» THE DATA
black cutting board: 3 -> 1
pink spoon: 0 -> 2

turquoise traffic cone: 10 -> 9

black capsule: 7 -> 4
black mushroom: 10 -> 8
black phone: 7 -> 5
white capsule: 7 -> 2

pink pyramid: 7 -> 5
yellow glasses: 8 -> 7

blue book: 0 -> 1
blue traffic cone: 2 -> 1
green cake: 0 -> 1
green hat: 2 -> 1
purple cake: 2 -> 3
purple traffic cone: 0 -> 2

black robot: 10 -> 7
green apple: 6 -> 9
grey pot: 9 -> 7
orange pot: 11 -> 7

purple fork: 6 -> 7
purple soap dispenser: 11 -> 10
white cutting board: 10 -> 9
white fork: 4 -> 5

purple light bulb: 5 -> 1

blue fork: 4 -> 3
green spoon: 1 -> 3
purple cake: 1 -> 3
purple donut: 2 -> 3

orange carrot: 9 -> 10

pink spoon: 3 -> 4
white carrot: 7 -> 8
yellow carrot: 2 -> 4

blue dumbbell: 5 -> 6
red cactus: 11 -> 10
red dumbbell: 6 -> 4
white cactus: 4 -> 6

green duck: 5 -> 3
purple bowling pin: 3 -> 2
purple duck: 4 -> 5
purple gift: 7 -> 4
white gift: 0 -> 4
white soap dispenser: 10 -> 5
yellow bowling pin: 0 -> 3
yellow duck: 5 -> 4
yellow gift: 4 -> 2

» ASSIGNED TASK
Pull every line with the word "yellow" from the data.

» ANSWER AREA
yellow glasses: 8 -> 7
yellow carrot: 2 -> 4
yellow bowling pin: 0 -> 3
yellow duck: 5 -> 4
yellow gift: 4 -> 2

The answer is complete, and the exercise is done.